■ WHAT YOU ARE ASKED TO DO
Each entry here needs to be given again exactly.

Stored data:

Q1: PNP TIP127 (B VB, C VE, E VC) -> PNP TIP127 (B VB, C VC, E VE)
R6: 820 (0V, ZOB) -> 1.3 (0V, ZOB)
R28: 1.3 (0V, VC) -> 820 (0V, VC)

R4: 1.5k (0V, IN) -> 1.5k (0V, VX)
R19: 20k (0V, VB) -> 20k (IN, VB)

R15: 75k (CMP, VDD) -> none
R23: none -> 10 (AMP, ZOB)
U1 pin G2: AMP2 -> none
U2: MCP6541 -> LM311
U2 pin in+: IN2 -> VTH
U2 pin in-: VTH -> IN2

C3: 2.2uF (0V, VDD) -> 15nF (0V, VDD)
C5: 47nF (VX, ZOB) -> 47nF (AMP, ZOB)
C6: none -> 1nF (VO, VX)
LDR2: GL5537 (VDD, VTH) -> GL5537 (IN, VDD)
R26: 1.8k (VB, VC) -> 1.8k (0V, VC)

■ SOLUTION BELOW
Q1: PNP TIP127 (B VB, C VE, E VC) -> PNP TIP127 (B VB, C VC, E VE)
R6: 820 (0V, ZOB) -> 1.3 (0V, ZOB)
R28: 1.3 (0V, VC) -> 820 (0V, VC)

R4: 1.5k (0V, IN) -> 1.5k (0V, VX)
R19: 20k (0V, VB) -> 20k (IN, VB)

R15: 75k (CMP, VDD) -> none
R23: none -> 10 (AMP, ZOB)
U1 pin G2: AMP2 -> none
U2: MCP6541 -> LM311
U2 pin in+: IN2 -> VTH
U2 pin in-: VTH -> IN2

C3: 2.2uF (0V, VDD) -> 15nF (0V, VDD)
C5: 47nF (VX, ZOB) -> 47nF (AMP, ZOB)
C6: none -> 1nF (VO, VX)
LDR2: GL5537 (VDD, VTH) -> GL5537 (IN, VDD)
R26: 1.8k (VB, VC) -> 1.8k (0V, VC)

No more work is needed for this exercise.